Task goal: Once you find the line containing "IC10: LM741 -> MCP6002" in the data below, copy it and each following line exactly, up to and including the line containing "R14: 12k (STG, VDD) -> 12k (CMP, VDD)", and nothing else.

[Record excerpts Boundary: Start]

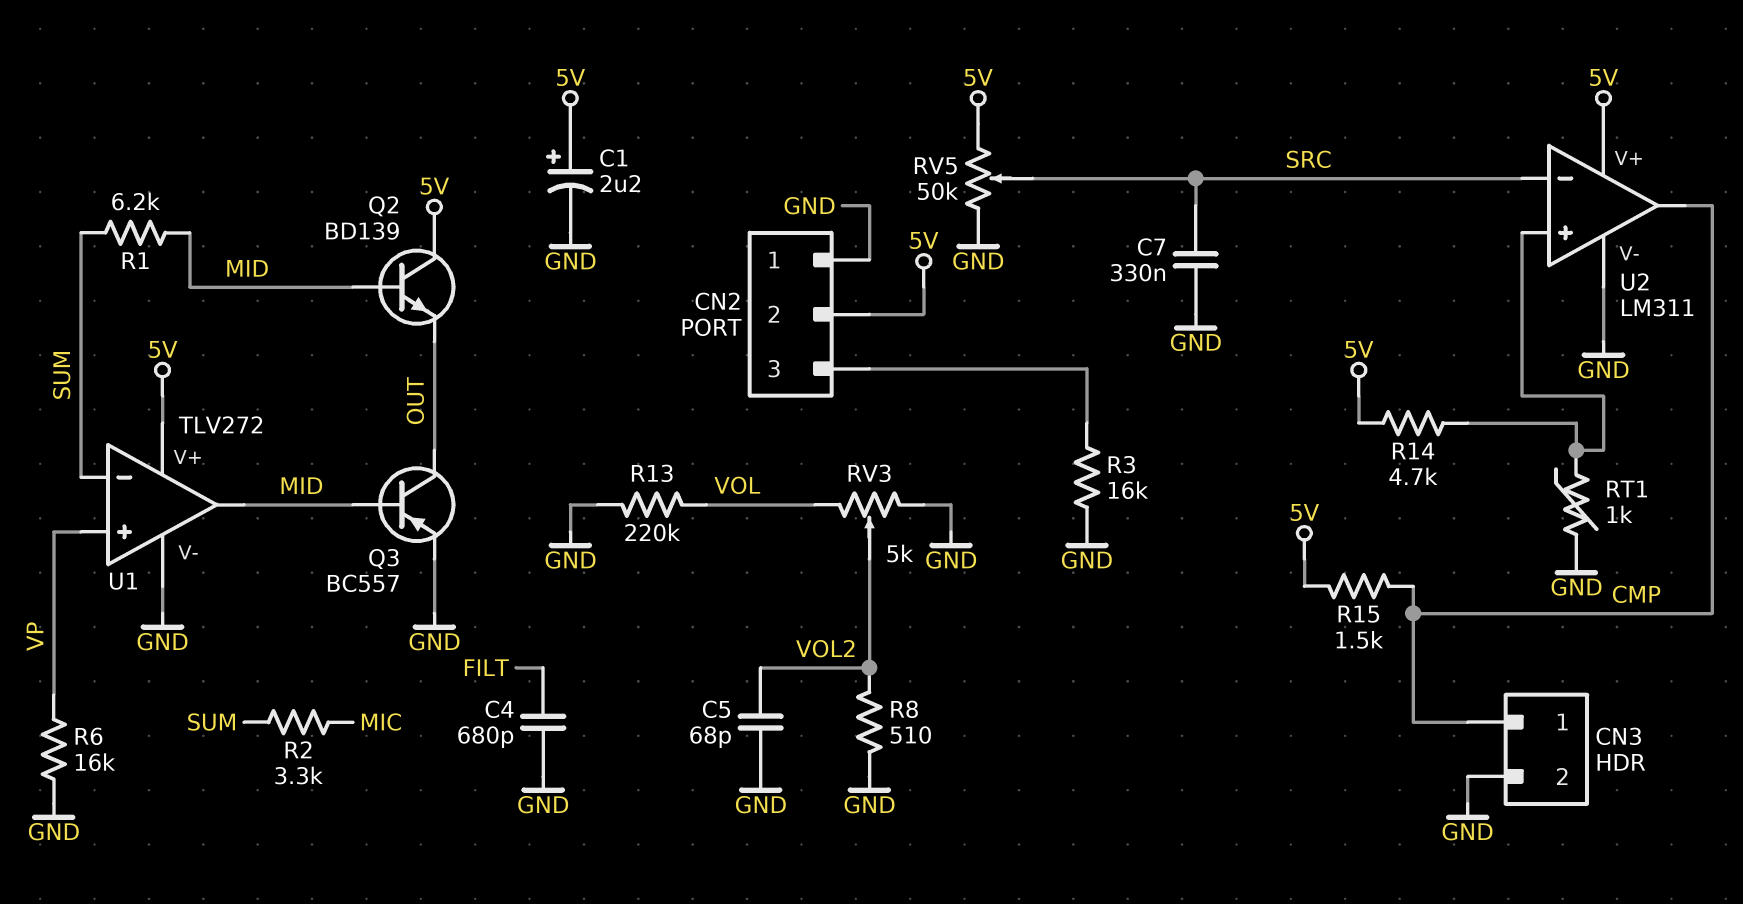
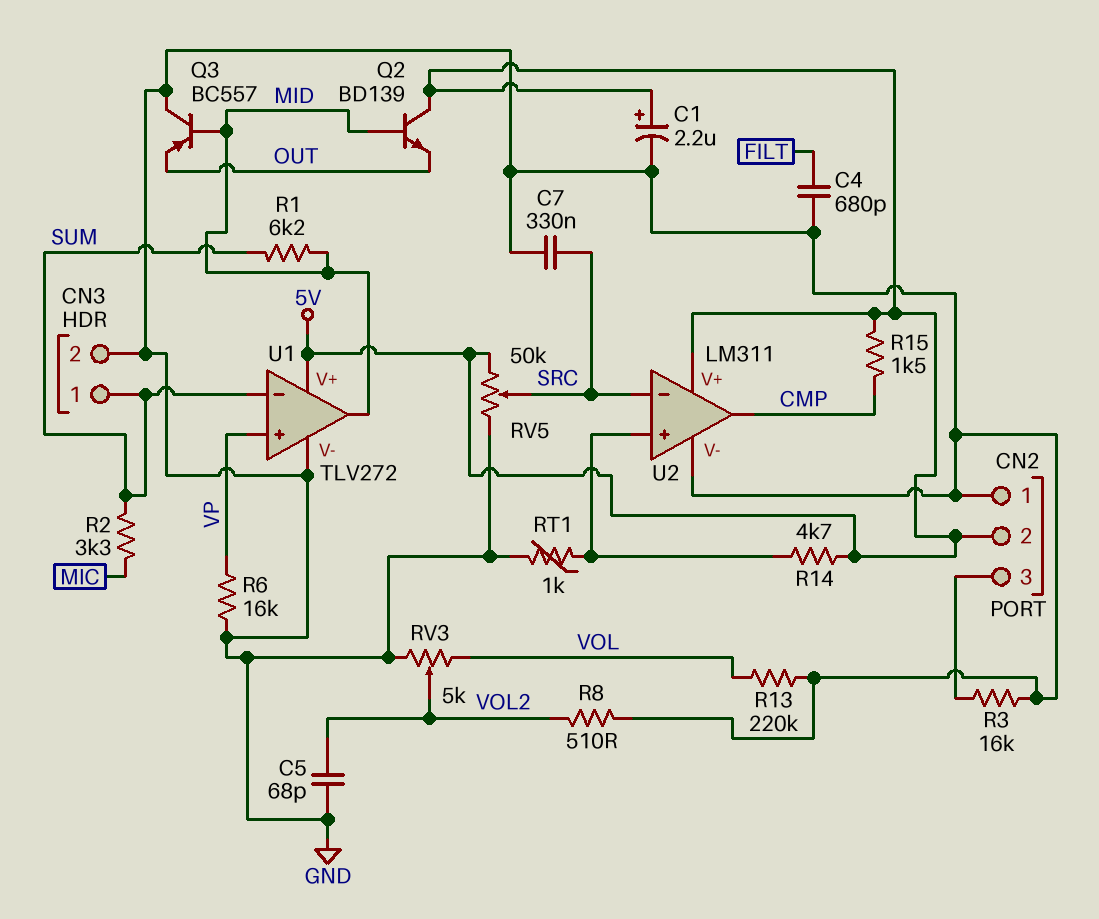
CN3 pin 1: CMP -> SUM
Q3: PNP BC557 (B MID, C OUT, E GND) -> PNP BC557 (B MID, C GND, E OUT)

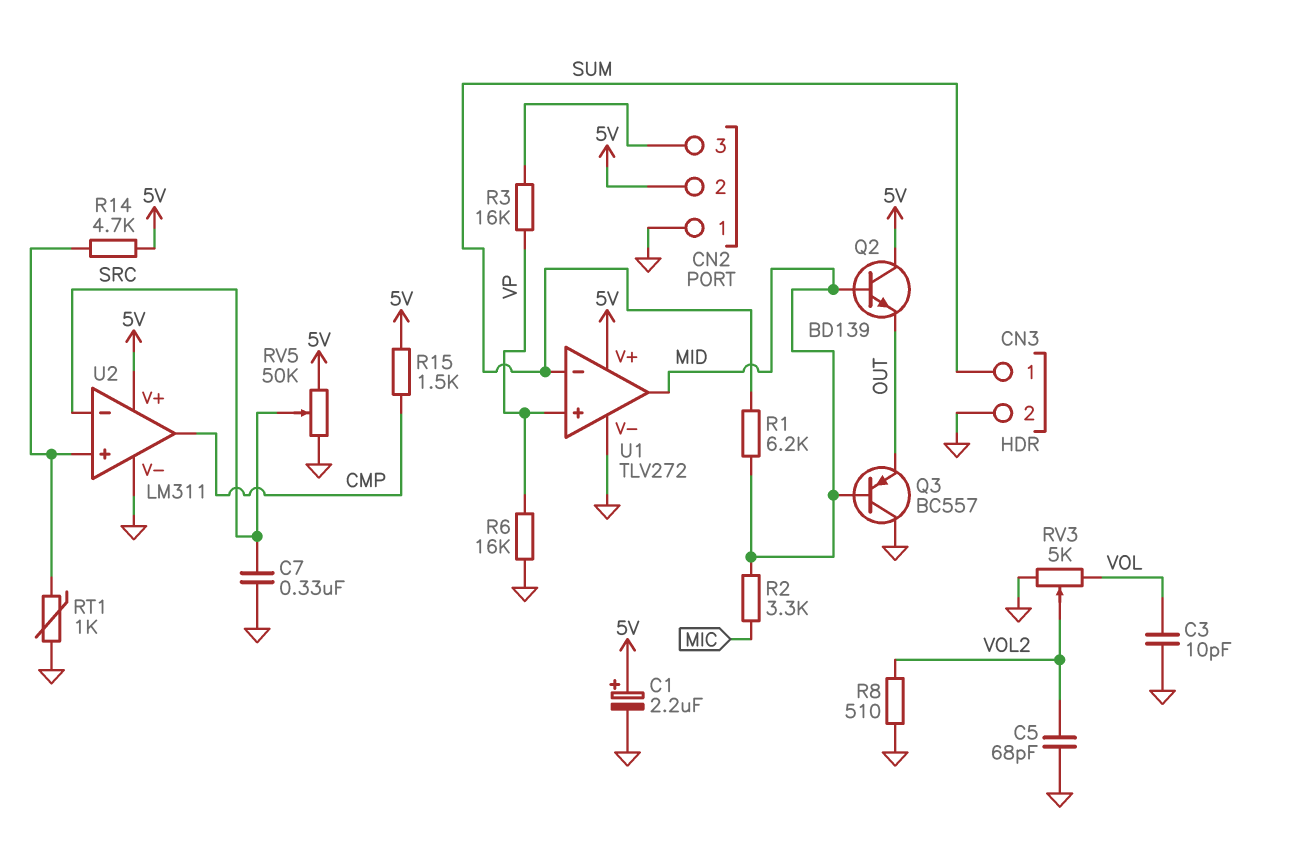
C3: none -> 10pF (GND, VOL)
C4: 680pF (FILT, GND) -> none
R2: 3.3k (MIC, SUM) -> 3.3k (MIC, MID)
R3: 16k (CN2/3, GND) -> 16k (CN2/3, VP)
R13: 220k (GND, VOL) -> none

[Record excerpts Boundary: End]
[Record excerpts Boundary: Start]

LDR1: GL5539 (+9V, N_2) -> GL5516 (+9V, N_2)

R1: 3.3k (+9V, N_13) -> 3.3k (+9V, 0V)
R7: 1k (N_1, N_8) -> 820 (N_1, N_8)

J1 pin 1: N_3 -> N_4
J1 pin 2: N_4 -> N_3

[Record excerpts Boundary: End]
[Record excerpts Boundary: Start]

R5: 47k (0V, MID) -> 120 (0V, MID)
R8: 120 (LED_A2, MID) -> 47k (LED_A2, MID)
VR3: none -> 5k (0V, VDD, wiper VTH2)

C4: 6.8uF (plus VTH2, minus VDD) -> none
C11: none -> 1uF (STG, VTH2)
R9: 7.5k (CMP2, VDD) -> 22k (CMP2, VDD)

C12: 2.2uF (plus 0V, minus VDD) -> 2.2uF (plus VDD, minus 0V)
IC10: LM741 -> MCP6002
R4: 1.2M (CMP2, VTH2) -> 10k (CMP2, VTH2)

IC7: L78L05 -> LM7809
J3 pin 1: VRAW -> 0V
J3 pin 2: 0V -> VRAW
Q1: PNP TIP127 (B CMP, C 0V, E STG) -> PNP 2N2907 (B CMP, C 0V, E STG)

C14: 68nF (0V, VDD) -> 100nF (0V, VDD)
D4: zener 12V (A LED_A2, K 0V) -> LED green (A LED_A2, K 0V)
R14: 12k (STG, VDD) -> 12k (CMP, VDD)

[Record excerpts Boundary: End]

Response box:
IC10: LM741 -> MCP6002
R4: 1.2M (CMP2, VTH2) -> 10k (CMP2, VTH2)

IC7: L78L05 -> LM7809
J3 pin 1: VRAW -> 0V
J3 pin 2: 0V -> VRAW
Q1: PNP TIP127 (B CMP, C 0V, E STG) -> PNP 2N2907 (B CMP, C 0V, E STG)

C14: 68nF (0V, VDD) -> 100nF (0V, VDD)
D4: zener 12V (A LED_A2, K 0V) -> LED green (A LED_A2, K 0V)
R14: 12k (STG, VDD) -> 12k (CMP, VDD)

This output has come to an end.